• _Description of the task_: Beginning at the line that includes "op=moved; was=Computermaus (braun);", return each line exactly through the end of the listing, and no line before it.

• _Data for this task_:
+ + + +
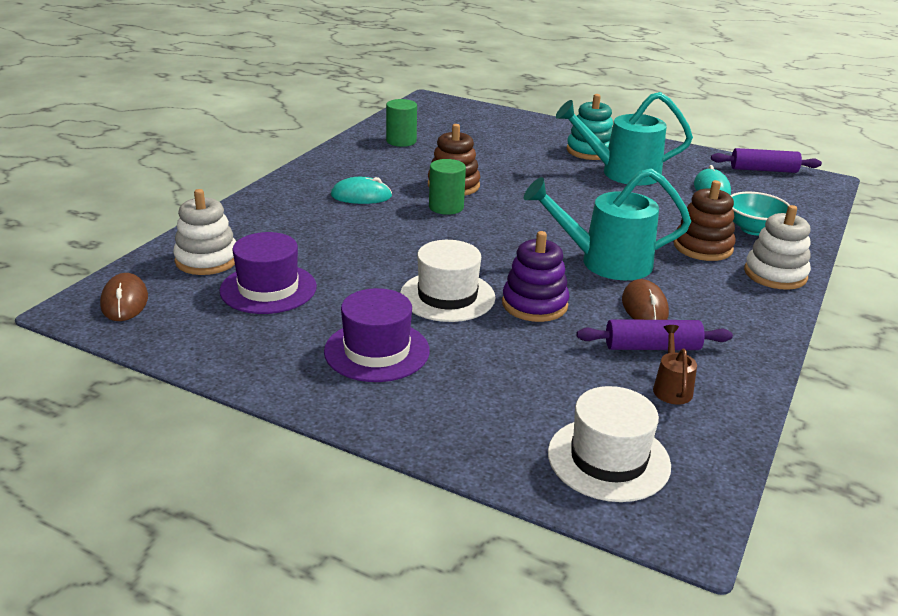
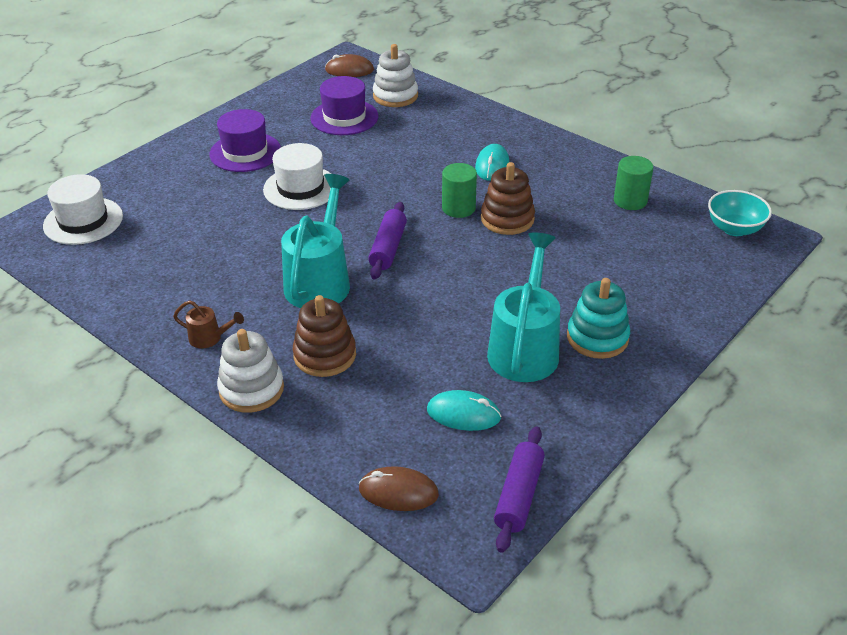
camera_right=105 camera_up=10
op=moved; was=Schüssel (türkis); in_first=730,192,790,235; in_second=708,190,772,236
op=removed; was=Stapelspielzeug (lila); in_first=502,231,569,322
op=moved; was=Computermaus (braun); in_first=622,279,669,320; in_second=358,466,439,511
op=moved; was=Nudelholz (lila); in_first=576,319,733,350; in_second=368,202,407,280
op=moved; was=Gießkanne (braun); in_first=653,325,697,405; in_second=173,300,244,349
+ + + +
• _Reply to the task_:
op=moved; was=Computermaus (braun); in_first=622,279,669,320; in_second=358,466,439,511
op=moved; was=Nudelholz (lila); in_first=576,319,733,350; in_second=368,202,407,280
op=moved; was=Gießkanne (braun); in_first=653,325,697,405; in_second=173,300,244,349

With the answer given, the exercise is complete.